WHAT THE TASK REQUIRES = Text in the records must be reproduced exactly, and pictures must be skipped.

MATERIAL SUPPLIED =
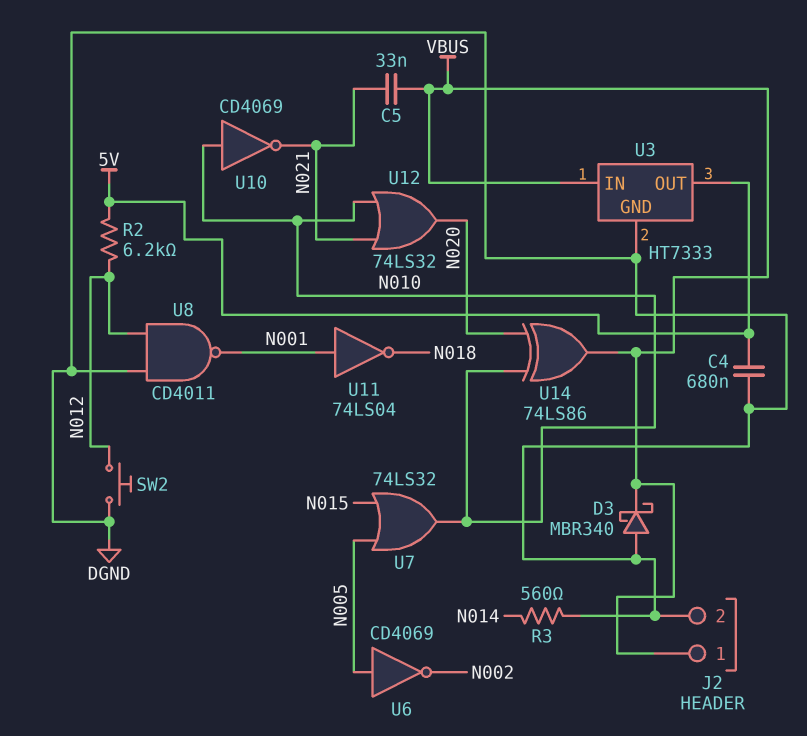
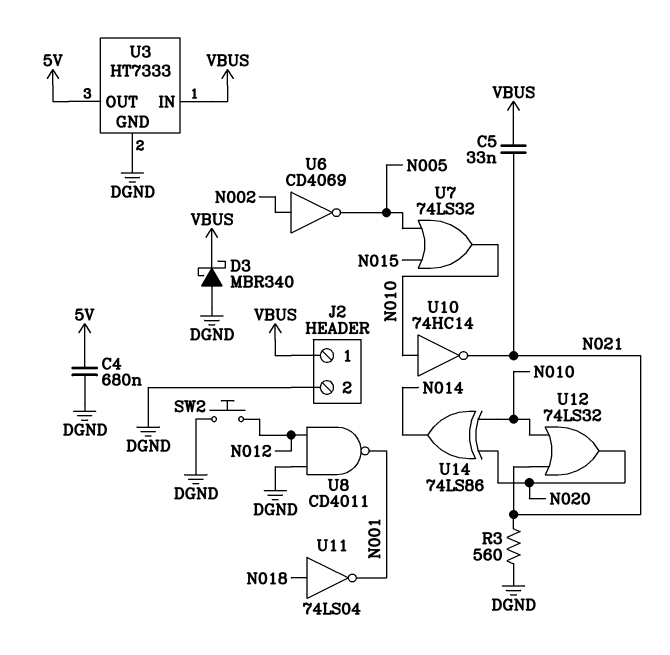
R2: 6.2k (5V, N012) -> none
R3: 560 (DGND, N014) -> 560 (DGND, N021)
U6: NOT CD4069 (in N005, out N002) -> NOT CD4069 (in N002, out N005)
U10: NOT CD4069 (in N010, out N021) -> NOT 74HC14 (in N010, out N021)
U11: NOT 74LS04 (in N001, out N018) -> NOT 74LS04 (in N018, out N001)
U14: XOR 74LS86 (in N010, in N020, out VBUS) -> XOR 74LS86 (in N010, in N020, out N014)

PROBLEM SOLUTION =
R2: 6.2k (5V, N012) -> none
R3: 560 (DGND, N014) -> 560 (DGND, N021)
U6: NOT CD4069 (in N005, out N002) -> NOT CD4069 (in N002, out N005)
U10: NOT CD4069 (in N010, out N021) -> NOT 74HC14 (in N010, out N021)
U11: NOT 74LS04 (in N001, out N018) -> NOT 74LS04 (in N018, out N001)
U14: XOR 74LS86 (in N010, in N020, out VBUS) -> XOR 74LS86 (in N010, in N020, out N014)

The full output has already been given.